Task instructions: Where the records below reach the line containing "orange plate G4 level", start transcribing, and end with the line containing "black plate H7", exactly and with nothing else added.
**** Data provided ****
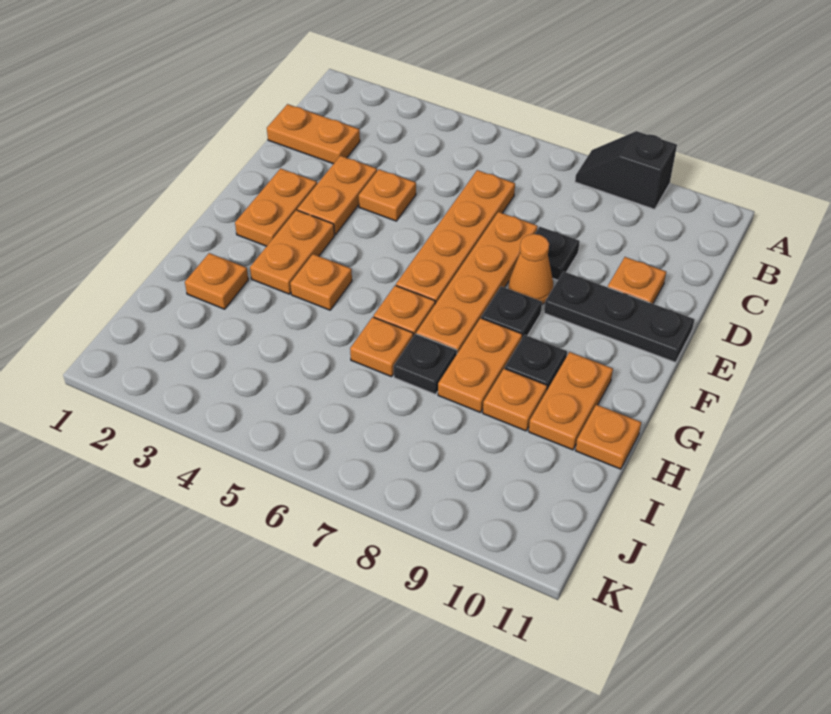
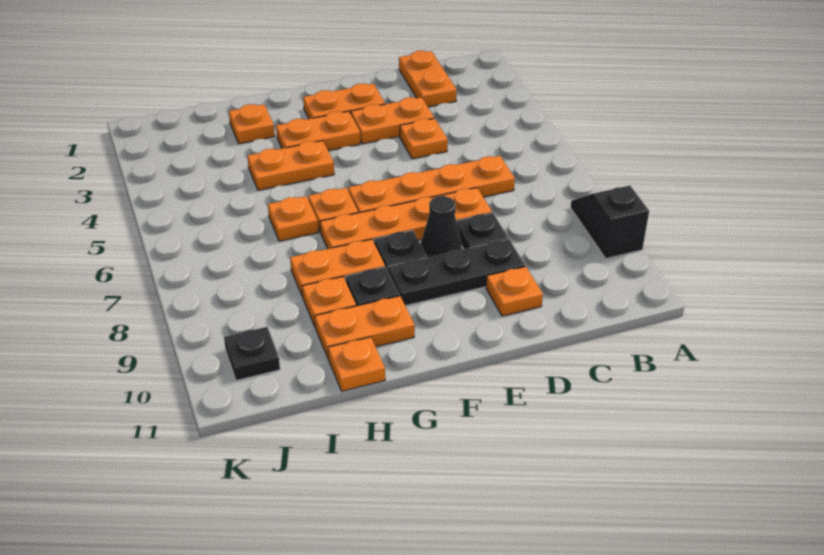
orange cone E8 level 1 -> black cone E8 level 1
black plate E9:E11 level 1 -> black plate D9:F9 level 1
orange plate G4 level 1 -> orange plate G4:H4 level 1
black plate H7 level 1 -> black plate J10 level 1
****
**** Data provided ****
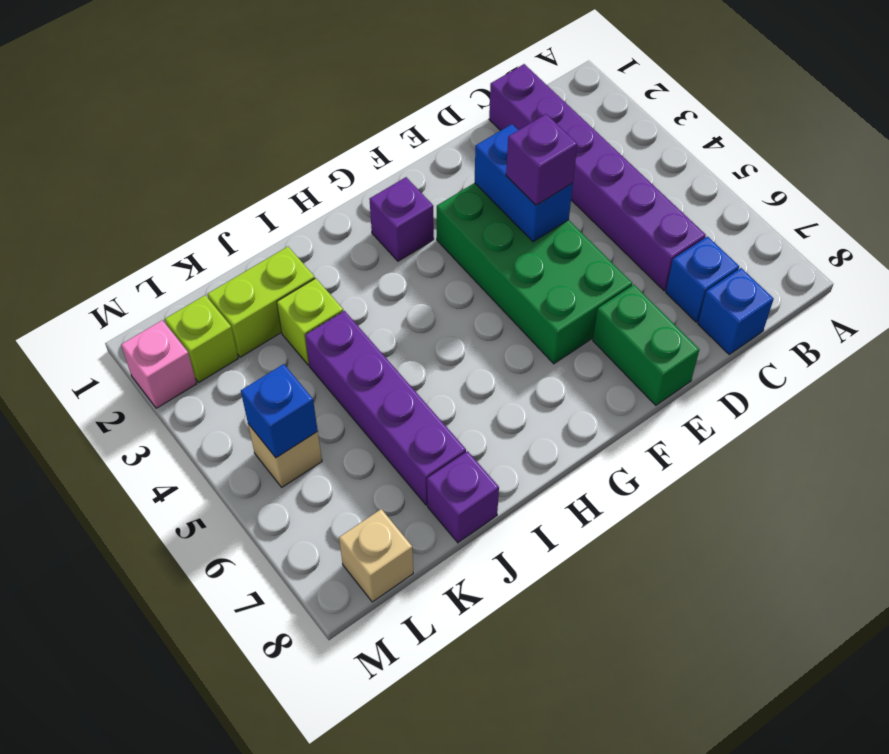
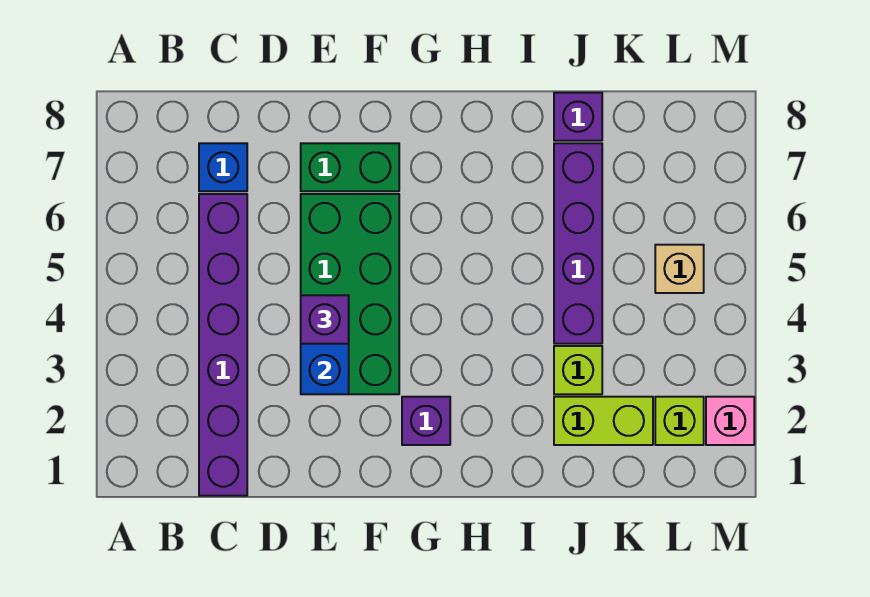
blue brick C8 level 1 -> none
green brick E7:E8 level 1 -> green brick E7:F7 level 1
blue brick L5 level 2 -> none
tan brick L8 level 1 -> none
****
Response to the task:
orange plate G4 level 1 -> orange plate G4:H4 level 1
black plate H7 level 1 -> black plate J10 level 1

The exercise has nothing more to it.